■ Task objective: From the entries below, write out exactly the lines between the line holding "STEPPER2 pin IN2: D8 -> RX" and the line holding "TEMP pin OUT: B1 -> B7", inclusive, excluding any pictures.

■ Dataset:
+===+

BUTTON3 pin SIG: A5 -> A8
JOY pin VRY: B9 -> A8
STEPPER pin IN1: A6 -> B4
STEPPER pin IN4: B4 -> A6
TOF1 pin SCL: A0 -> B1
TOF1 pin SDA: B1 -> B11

+===+

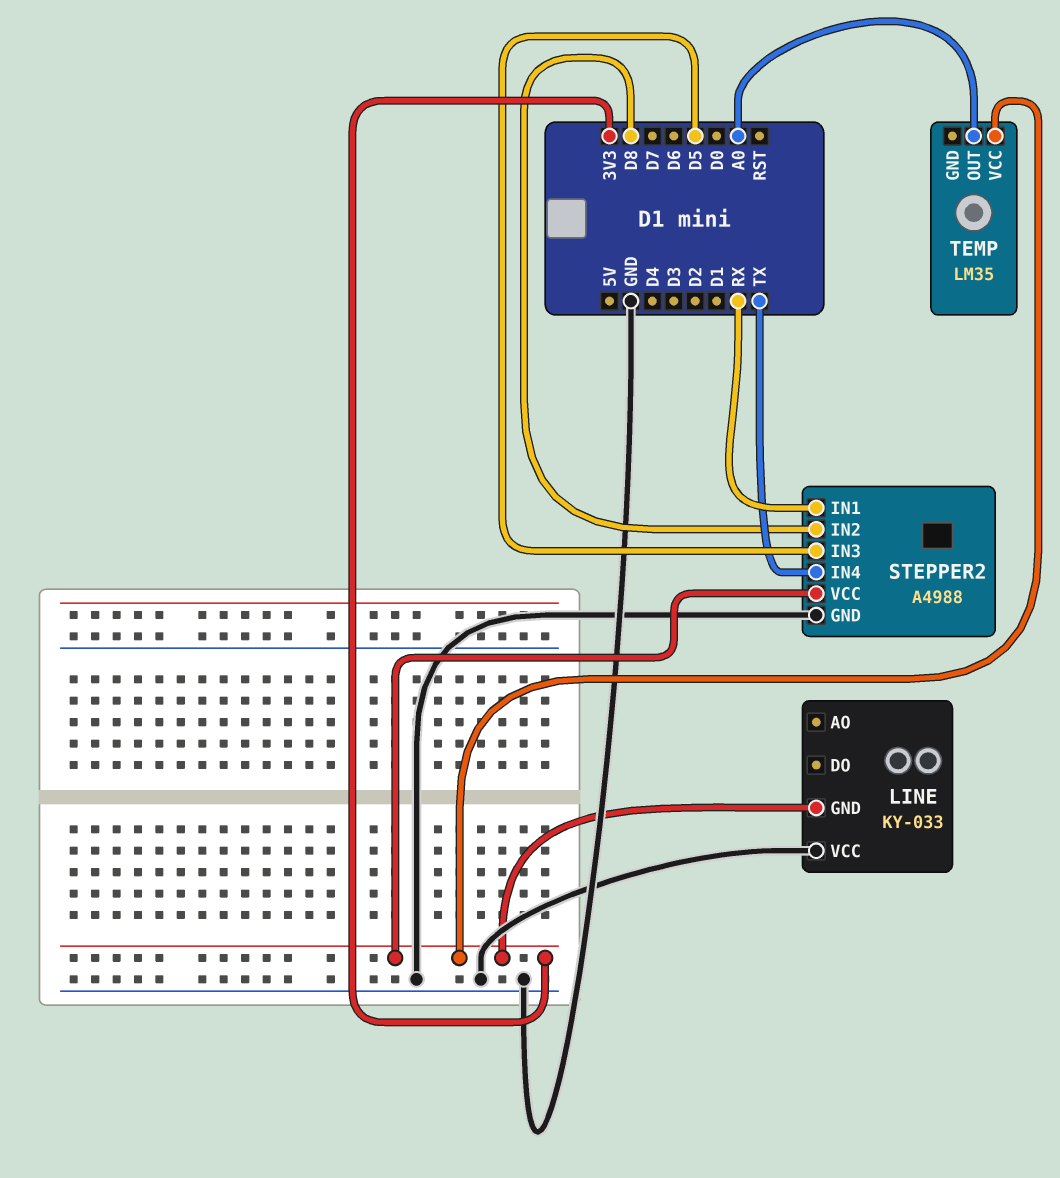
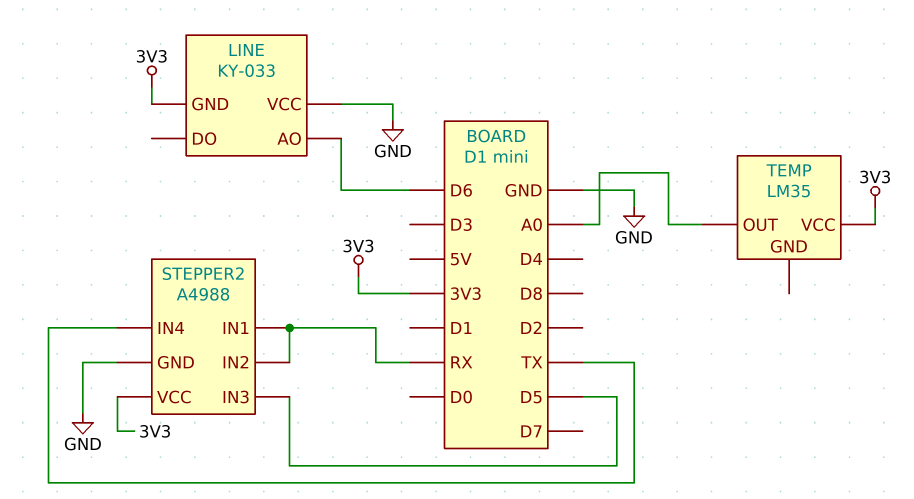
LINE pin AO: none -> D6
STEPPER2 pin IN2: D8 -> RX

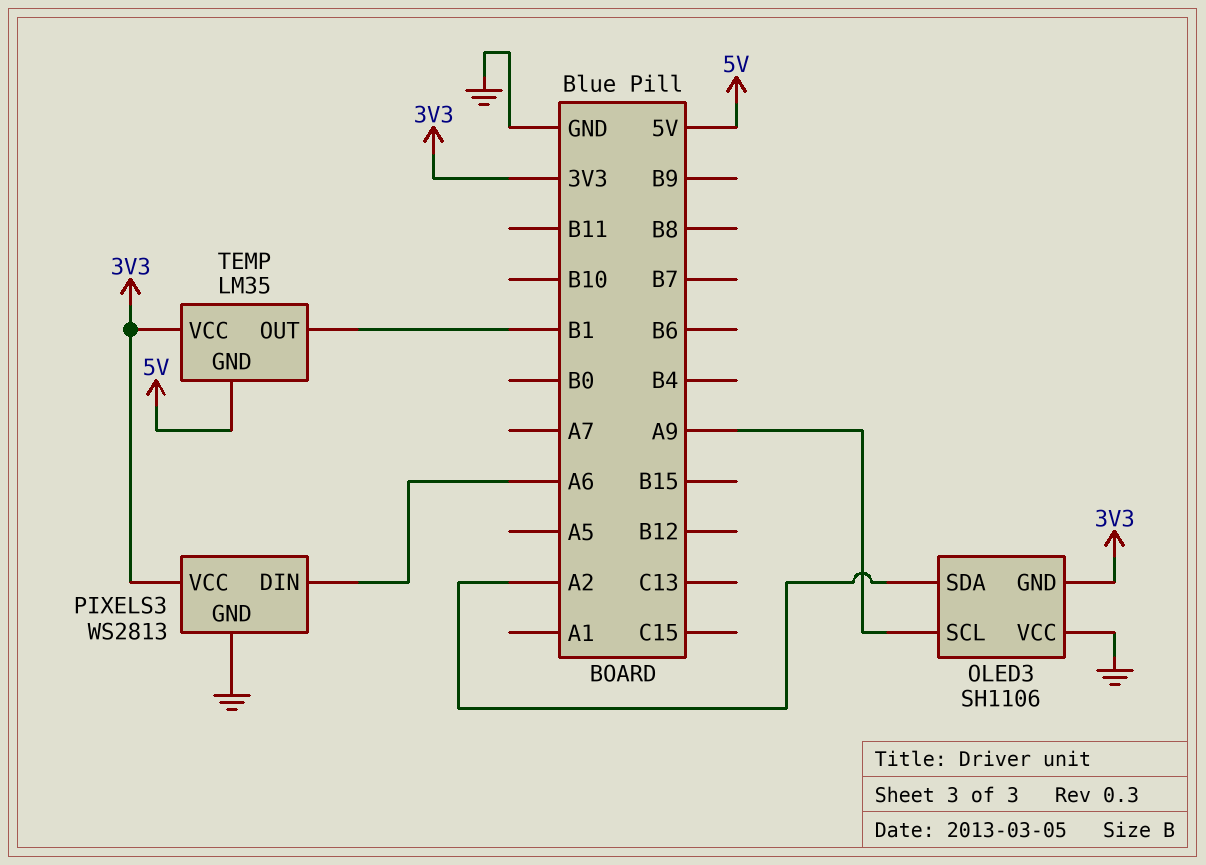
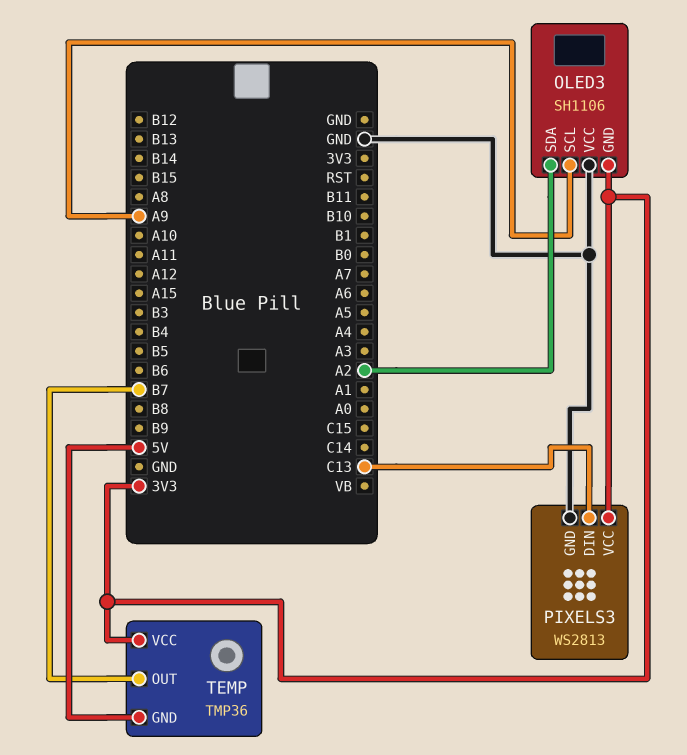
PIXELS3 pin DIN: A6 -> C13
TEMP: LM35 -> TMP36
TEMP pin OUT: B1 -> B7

+===+

■ Solution for this exercise:
STEPPER2 pin IN2: D8 -> RX

PIXELS3 pin DIN: A6 -> C13
TEMP: LM35 -> TMP36
TEMP pin OUT: B1 -> B7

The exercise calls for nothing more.